**What you should do**
In the records below, find the line holding "(88, 265) = (282, 127): yellow" and the line holding "(658, 207) = (546, 486): none -> purple clock". Set down both, with every line between them, exactly.

**Provided information**
------
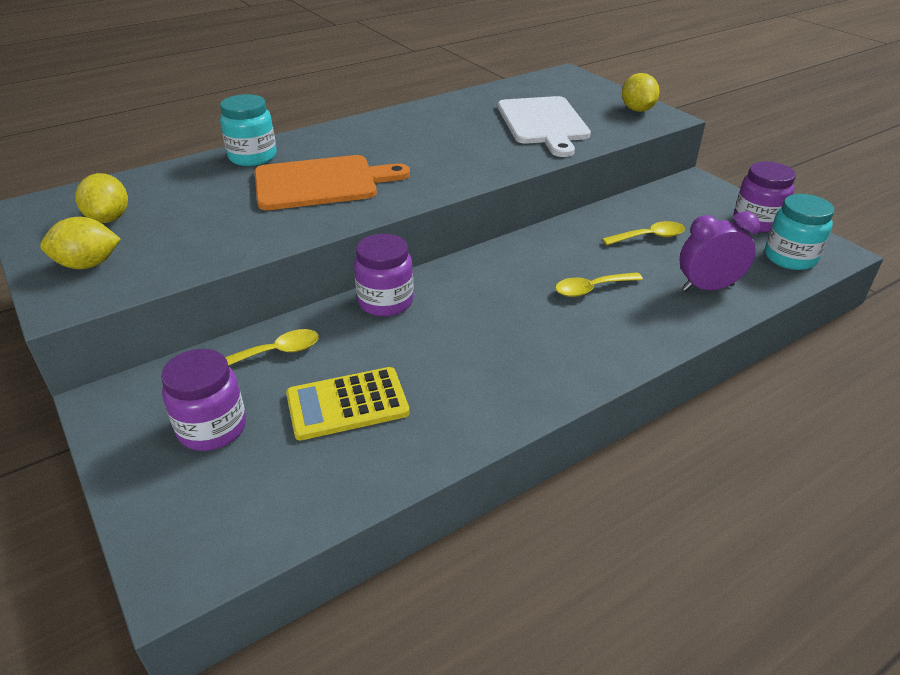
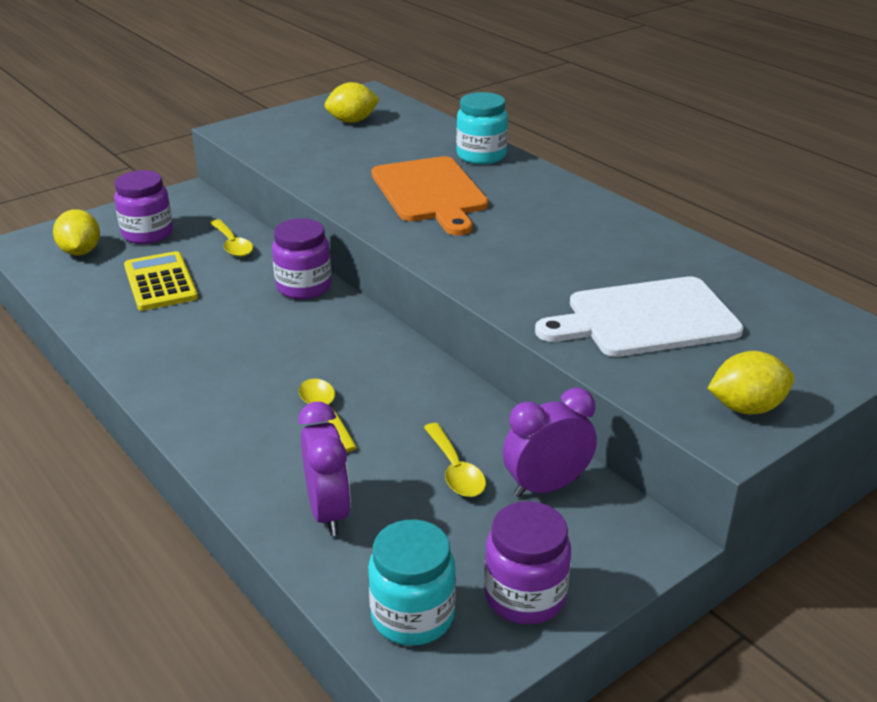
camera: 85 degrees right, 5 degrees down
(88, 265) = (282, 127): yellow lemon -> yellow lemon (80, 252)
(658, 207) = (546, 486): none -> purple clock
------
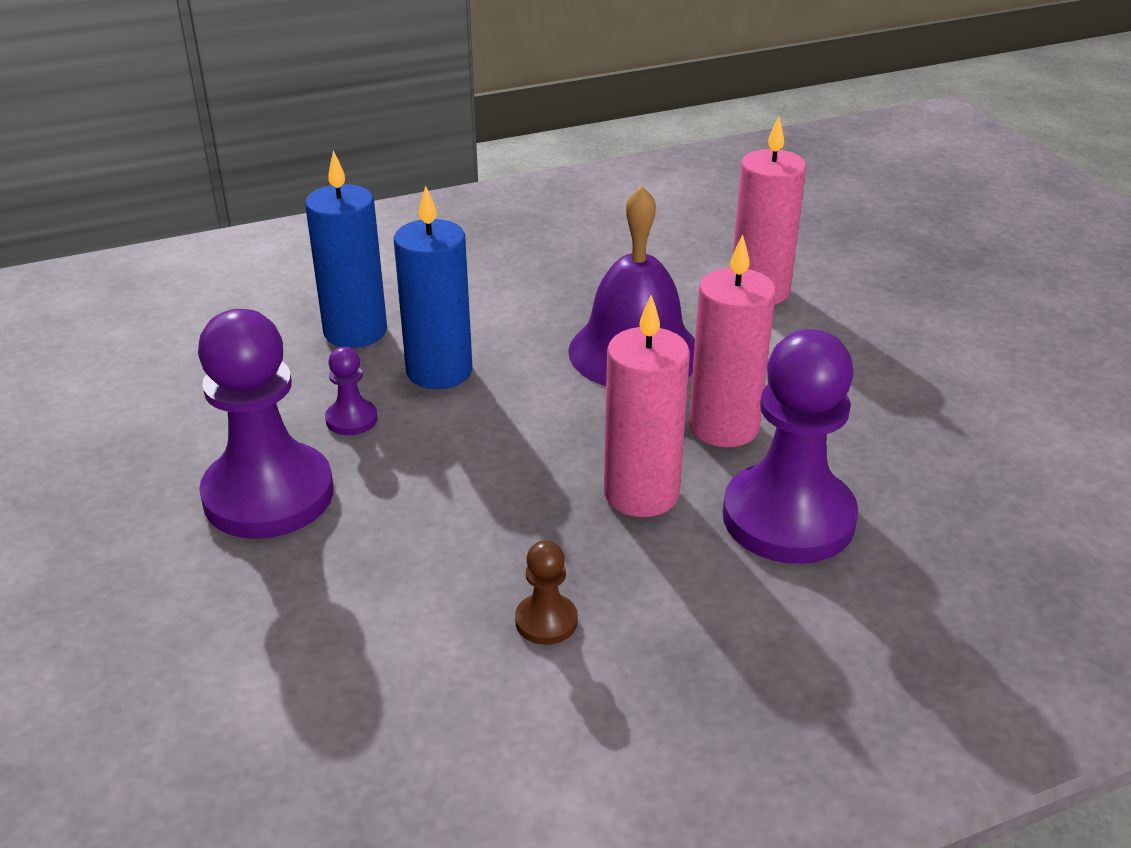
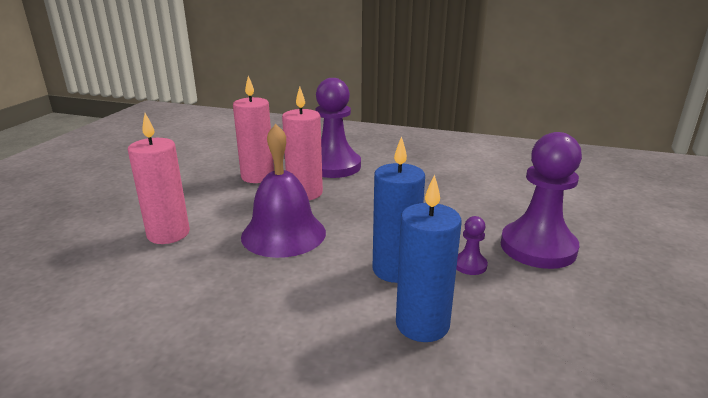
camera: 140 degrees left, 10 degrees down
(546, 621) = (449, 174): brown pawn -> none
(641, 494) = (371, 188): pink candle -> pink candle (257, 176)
------
**Result of the task**
(88, 265) = (282, 127): yellow lemon -> yellow lemon (80, 252)
(658, 207) = (546, 486): none -> purple clock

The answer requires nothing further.